[[ RAW DATA, beginning ]]

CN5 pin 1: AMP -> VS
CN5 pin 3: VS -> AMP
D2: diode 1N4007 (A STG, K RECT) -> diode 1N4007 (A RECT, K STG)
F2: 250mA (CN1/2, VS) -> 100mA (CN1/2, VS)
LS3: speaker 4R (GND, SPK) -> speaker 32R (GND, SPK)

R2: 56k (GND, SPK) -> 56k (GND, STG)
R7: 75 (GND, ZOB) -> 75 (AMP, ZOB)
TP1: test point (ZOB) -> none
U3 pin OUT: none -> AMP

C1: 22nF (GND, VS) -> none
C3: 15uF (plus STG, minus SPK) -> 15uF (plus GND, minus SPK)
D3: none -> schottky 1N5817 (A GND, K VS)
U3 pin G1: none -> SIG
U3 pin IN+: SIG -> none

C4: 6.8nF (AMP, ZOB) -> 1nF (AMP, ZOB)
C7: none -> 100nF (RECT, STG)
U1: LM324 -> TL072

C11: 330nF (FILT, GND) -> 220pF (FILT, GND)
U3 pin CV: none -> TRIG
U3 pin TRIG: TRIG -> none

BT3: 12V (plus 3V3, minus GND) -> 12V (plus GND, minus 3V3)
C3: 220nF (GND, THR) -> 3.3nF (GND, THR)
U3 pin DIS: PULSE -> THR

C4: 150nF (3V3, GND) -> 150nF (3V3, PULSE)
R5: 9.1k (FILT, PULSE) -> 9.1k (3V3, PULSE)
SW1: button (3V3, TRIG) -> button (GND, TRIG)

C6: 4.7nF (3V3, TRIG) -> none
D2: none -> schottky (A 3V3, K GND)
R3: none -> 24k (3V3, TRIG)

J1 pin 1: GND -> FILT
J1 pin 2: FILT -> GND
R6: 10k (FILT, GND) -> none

[[ RAW DATA, end ]]

TASK DIRECTIONS => Starting from the line that contains "C4: 6.8nF (AMP, ZOB) -> 1nF (AMP, ZOB)", transcribe each line to the end of the records above. Please add nothing.

RESPONSE BELOW =>
C4: 6.8nF (AMP, ZOB) -> 1nF (AMP, ZOB)
C7: none -> 100nF (RECT, STG)
U1: LM324 -> TL072

C11: 330nF (FILT, GND) -> 220pF (FILT, GND)
U3 pin CV: none -> TRIG
U3 pin TRIG: TRIG -> none

BT3: 12V (plus 3V3, minus GND) -> 12V (plus GND, minus 3V3)
C3: 220nF (GND, THR) -> 3.3nF (GND, THR)
U3 pin DIS: PULSE -> THR

C4: 150nF (3V3, GND) -> 150nF (3V3, PULSE)
R5: 9.1k (FILT, PULSE) -> 9.1k (3V3, PULSE)
SW1: button (3V3, TRIG) -> button (GND, TRIG)

C6: 4.7nF (3V3, TRIG) -> none
D2: none -> schottky (A 3V3, K GND)
R3: none -> 24k (3V3, TRIG)

J1 pin 1: GND -> FILT
J1 pin 2: FILT -> GND
R6: 10k (FILT, GND) -> none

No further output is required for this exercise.